Task requirements: Please count the lines in the material below that contain the string "legato", and reply with the number alone.

###

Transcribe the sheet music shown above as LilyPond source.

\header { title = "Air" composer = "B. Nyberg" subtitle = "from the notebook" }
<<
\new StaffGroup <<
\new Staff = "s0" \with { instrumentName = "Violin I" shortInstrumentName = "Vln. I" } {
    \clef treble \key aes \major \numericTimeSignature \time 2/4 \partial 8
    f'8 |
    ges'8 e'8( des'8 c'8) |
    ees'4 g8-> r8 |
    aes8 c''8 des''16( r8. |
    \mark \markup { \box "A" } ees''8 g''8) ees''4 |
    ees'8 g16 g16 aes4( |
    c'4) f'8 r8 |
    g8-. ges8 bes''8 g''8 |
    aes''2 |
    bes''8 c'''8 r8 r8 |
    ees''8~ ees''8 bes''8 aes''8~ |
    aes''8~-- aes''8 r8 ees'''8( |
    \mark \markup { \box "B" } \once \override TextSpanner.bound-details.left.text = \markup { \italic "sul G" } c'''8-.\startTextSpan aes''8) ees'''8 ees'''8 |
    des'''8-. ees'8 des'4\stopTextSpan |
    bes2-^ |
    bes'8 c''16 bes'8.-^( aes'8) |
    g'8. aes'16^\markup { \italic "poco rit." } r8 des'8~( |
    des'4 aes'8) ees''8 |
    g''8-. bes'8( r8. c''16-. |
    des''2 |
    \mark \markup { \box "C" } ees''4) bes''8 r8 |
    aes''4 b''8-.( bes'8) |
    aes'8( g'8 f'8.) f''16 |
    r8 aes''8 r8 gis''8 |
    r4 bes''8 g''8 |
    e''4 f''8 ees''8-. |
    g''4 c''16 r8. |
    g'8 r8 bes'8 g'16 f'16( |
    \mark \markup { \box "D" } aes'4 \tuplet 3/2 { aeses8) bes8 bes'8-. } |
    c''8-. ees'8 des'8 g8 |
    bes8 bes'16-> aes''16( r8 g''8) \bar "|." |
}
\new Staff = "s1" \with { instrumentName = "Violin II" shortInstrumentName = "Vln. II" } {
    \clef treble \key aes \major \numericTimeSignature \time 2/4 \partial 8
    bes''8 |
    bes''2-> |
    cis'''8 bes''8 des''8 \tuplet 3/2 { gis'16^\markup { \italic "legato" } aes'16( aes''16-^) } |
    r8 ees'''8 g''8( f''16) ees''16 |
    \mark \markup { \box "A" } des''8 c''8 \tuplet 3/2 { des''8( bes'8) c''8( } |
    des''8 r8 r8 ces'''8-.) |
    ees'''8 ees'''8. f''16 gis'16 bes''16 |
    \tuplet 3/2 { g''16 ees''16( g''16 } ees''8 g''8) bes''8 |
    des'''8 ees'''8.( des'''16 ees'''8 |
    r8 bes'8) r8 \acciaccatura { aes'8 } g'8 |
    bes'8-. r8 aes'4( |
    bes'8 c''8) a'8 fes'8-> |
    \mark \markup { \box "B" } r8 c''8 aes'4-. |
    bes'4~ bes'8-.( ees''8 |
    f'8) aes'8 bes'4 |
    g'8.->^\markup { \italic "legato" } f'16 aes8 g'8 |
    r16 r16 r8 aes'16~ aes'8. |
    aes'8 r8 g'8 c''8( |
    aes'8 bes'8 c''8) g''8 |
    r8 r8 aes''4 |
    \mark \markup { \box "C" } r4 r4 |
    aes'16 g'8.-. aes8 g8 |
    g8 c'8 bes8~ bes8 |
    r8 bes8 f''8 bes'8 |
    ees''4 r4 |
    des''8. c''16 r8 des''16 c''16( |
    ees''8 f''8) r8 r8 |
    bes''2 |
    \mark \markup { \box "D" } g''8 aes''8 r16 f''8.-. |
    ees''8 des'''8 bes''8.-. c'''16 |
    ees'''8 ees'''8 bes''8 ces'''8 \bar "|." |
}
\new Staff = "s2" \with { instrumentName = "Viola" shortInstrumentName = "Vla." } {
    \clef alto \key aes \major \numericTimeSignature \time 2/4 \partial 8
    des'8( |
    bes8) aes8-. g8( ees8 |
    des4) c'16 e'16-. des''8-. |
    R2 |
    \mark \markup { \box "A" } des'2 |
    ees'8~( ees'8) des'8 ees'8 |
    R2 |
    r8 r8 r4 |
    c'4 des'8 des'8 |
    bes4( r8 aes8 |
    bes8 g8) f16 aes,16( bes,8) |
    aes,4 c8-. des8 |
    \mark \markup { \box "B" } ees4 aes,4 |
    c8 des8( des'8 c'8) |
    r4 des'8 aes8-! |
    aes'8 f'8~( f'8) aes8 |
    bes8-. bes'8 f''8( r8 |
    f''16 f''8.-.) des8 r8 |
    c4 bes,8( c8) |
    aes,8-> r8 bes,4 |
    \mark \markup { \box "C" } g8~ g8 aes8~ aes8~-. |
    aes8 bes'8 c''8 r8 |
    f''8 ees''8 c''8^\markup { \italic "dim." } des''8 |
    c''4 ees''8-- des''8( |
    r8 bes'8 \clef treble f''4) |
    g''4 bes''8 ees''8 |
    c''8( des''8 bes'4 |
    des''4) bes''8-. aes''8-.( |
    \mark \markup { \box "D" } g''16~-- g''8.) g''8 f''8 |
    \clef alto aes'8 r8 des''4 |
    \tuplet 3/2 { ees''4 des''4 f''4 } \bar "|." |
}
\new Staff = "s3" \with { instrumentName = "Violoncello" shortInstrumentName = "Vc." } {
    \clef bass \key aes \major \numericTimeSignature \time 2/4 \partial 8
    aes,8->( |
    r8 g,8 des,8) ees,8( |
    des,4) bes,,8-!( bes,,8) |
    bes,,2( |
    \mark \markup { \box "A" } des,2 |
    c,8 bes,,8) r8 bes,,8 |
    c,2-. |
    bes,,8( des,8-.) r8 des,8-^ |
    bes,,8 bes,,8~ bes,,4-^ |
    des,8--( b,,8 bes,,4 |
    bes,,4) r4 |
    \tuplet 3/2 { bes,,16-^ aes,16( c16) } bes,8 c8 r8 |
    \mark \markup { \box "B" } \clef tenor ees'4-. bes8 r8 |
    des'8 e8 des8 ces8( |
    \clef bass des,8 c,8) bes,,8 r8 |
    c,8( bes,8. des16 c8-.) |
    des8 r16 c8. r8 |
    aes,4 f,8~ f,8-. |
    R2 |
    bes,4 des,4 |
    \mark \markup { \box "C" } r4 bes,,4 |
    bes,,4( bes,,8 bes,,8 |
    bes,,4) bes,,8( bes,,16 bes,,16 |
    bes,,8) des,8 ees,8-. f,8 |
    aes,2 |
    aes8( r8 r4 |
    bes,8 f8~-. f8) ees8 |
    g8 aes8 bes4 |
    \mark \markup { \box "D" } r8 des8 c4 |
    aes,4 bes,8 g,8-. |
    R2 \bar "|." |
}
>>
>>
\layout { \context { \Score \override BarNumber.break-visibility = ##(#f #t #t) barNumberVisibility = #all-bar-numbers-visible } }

###

Response: 2